» **WHAT NEEDS TO BE DONE**: Every line from the one with "green rocket [308,101,364,202]" through the final line of the entries below should be returned exactly; leave out all other lines.

== ENTRIES SUPPLIED ==

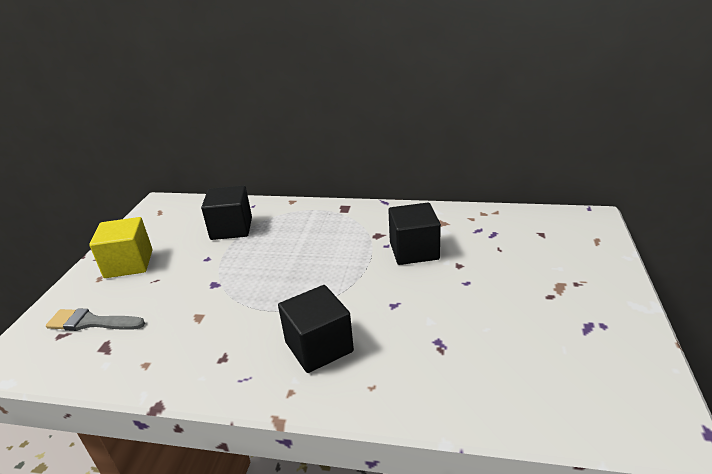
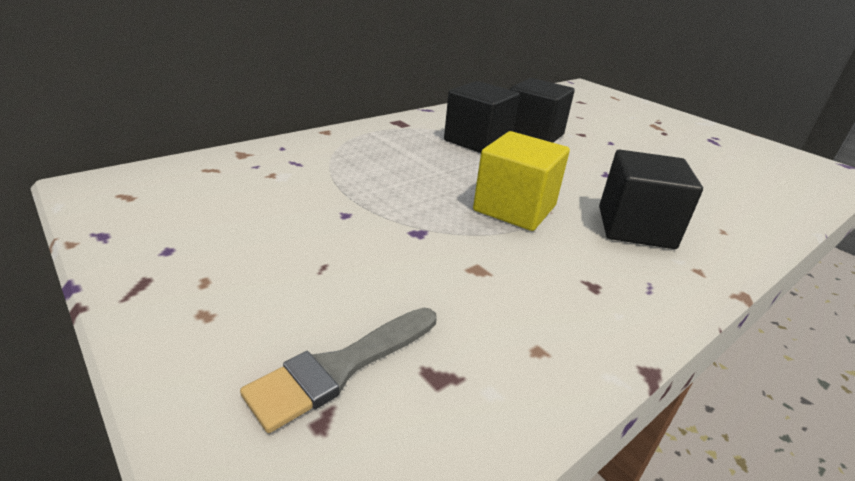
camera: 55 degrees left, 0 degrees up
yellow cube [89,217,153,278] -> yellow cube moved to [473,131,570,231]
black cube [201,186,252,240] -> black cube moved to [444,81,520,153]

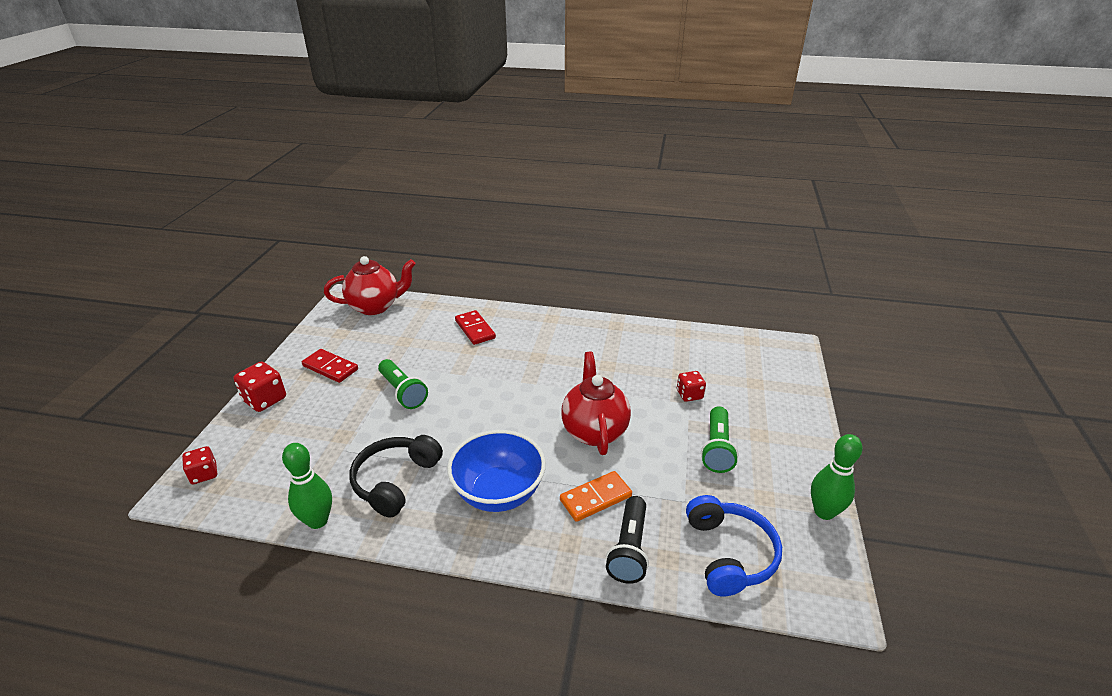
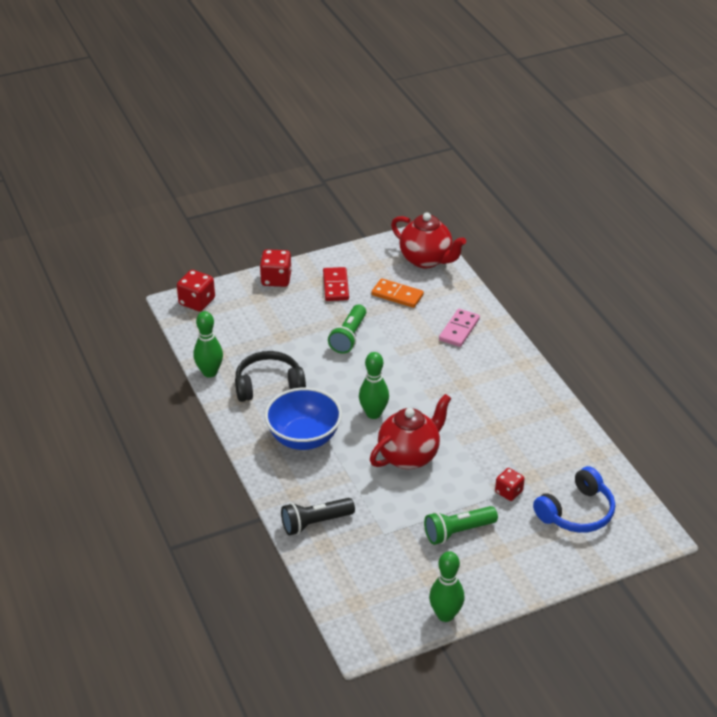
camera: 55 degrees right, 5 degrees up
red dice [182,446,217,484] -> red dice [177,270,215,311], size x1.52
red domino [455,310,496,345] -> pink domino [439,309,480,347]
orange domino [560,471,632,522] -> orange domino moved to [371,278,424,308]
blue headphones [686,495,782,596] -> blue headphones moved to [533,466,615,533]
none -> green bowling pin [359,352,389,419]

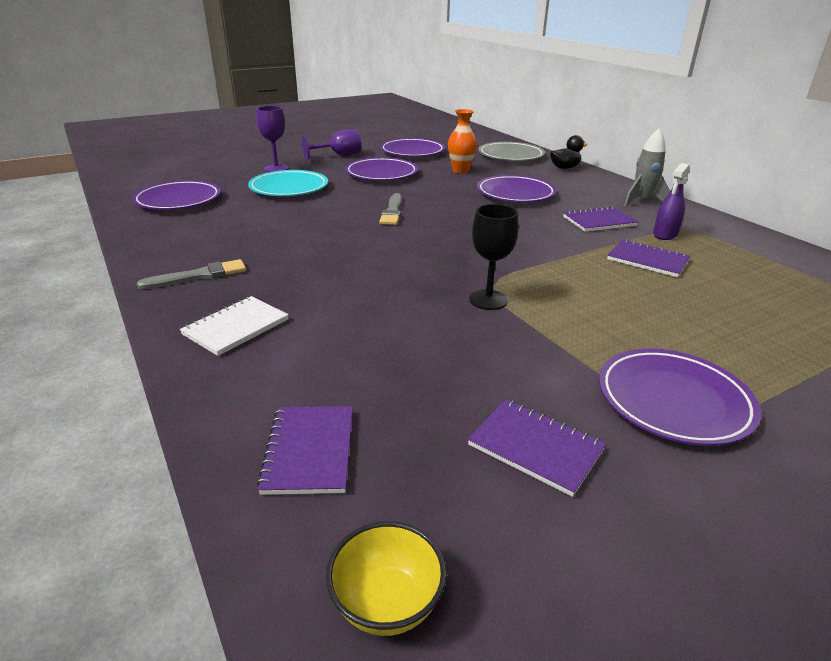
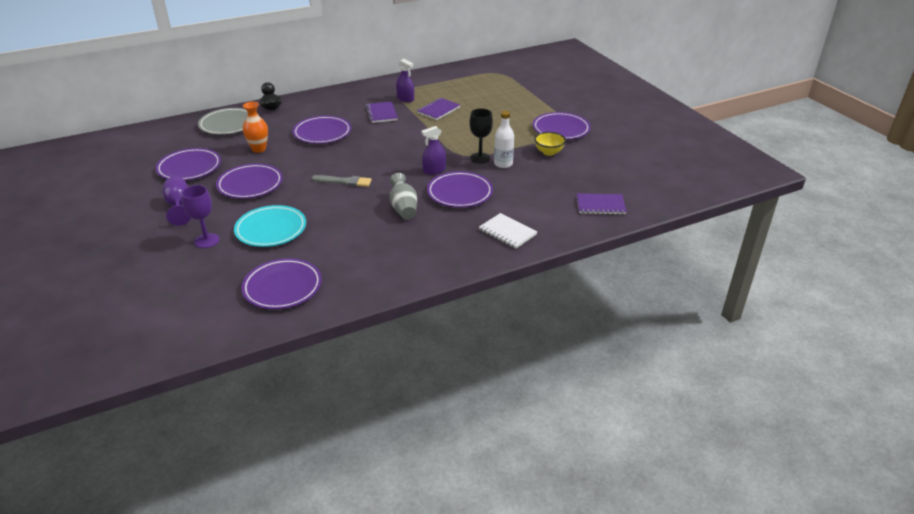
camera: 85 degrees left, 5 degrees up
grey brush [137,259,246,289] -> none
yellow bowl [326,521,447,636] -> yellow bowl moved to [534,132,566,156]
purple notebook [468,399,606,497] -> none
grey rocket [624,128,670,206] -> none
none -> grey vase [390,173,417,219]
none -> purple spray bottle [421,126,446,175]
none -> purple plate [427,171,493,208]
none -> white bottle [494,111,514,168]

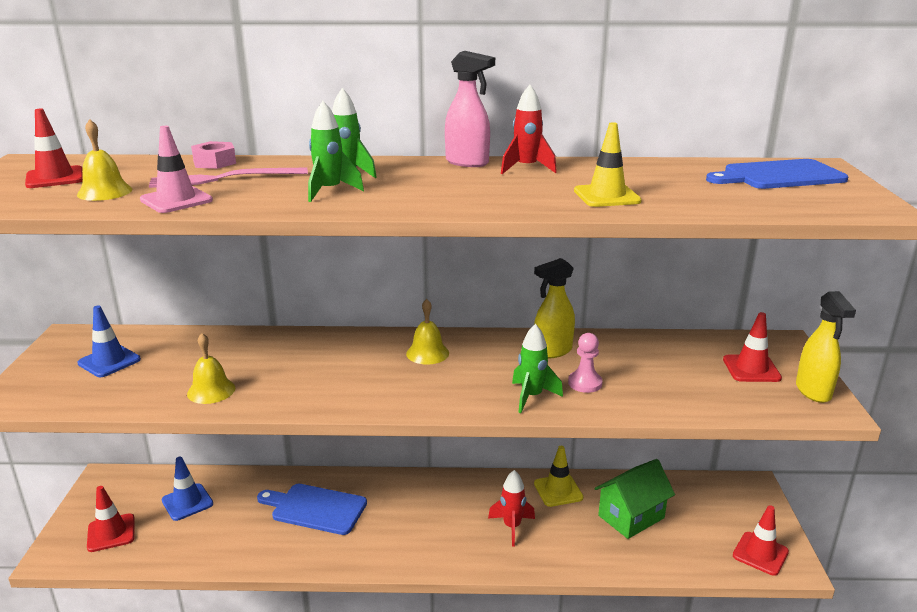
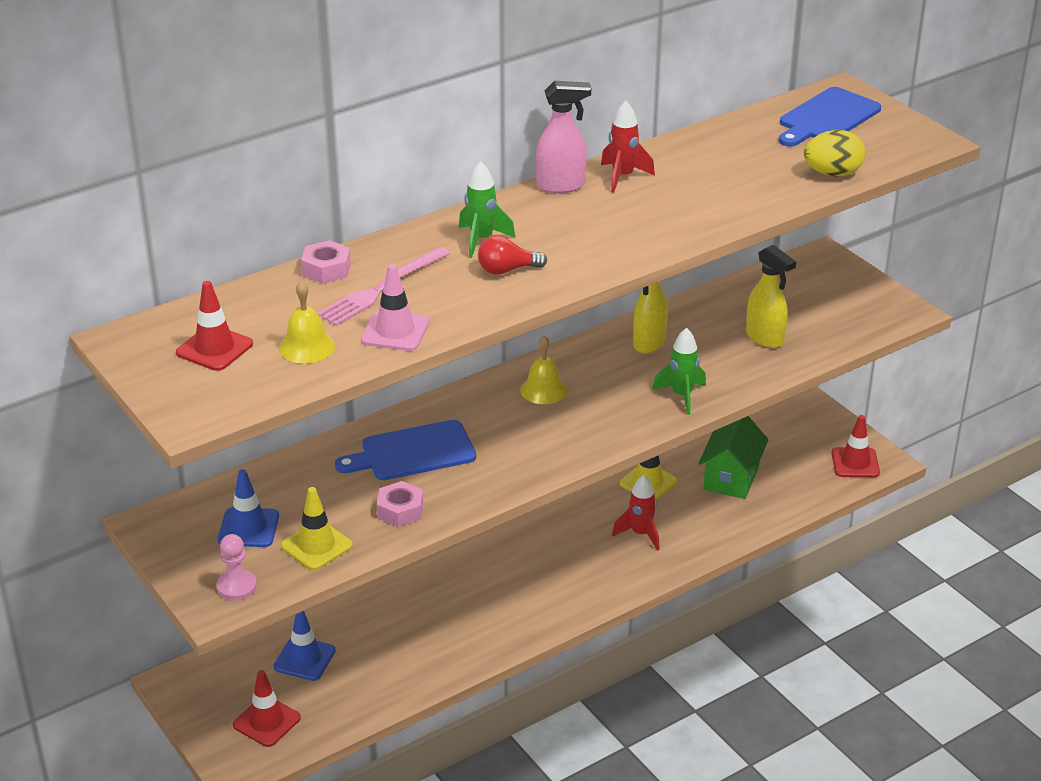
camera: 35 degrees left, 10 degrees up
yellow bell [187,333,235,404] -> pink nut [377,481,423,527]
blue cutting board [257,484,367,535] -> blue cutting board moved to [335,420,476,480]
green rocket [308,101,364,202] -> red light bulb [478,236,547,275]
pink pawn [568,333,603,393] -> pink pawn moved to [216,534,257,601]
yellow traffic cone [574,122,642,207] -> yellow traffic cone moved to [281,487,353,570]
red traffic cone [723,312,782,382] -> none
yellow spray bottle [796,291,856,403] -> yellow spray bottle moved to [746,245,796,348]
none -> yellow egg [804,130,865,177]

===

» **RESULT OF THIS TASK**:
green rocket [308,101,364,202] -> red light bulb [478,236,547,275]
pink pawn [568,333,603,393] -> pink pawn moved to [216,534,257,601]
yellow traffic cone [574,122,642,207] -> yellow traffic cone moved to [281,487,353,570]
red traffic cone [723,312,782,382] -> none
yellow spray bottle [796,291,856,403] -> yellow spray bottle moved to [746,245,796,348]
none -> yellow egg [804,130,865,177]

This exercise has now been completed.